● **About this exercise**
Look below for the line containing "(454, 203) = (327, 185): none -> grey star"; from there through the line containing "(527, 268) = (446, 160): white robot -> none", both lines included, please set down each line exactly and nothing else.

● **Entries provided**
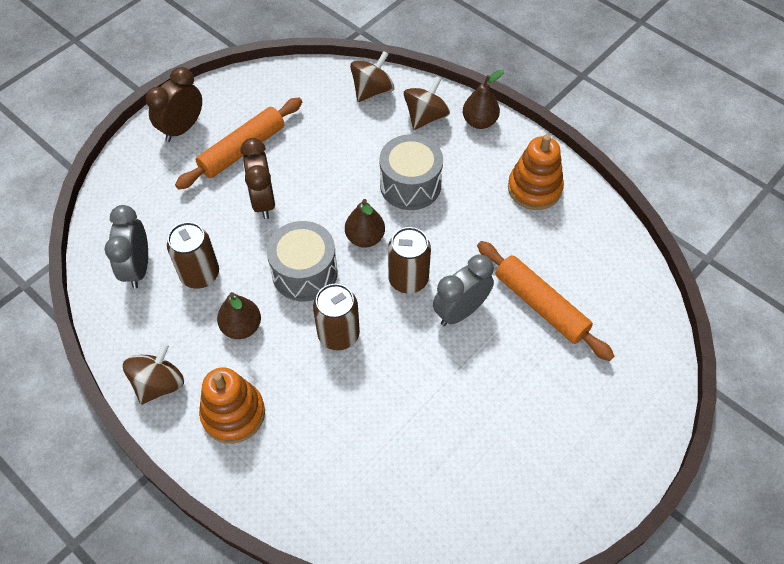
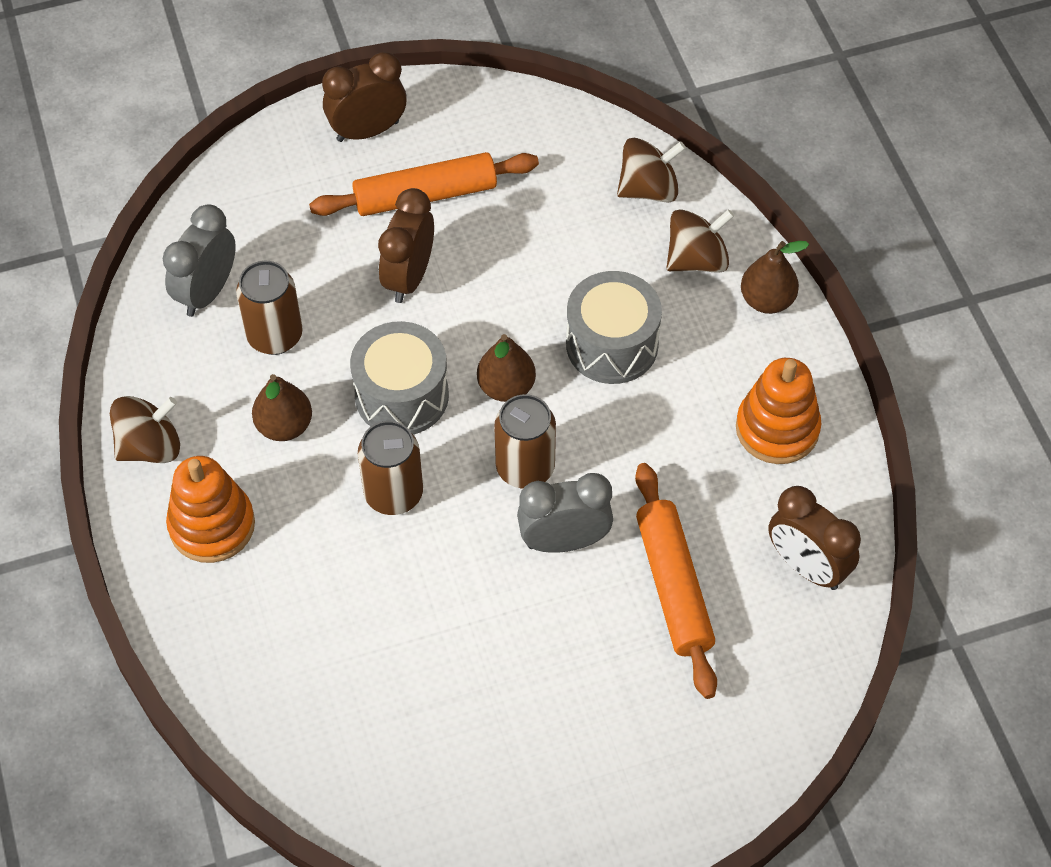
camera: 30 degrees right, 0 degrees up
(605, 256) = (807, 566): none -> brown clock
==
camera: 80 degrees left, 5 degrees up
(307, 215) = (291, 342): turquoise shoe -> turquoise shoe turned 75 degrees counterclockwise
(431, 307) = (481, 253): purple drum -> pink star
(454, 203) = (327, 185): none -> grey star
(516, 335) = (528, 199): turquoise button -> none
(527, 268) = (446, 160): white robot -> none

● **Response to this exercise**
(454, 203) = (327, 185): none -> grey star
(516, 335) = (528, 199): turquoise button -> none
(527, 268) = (446, 160): white robot -> none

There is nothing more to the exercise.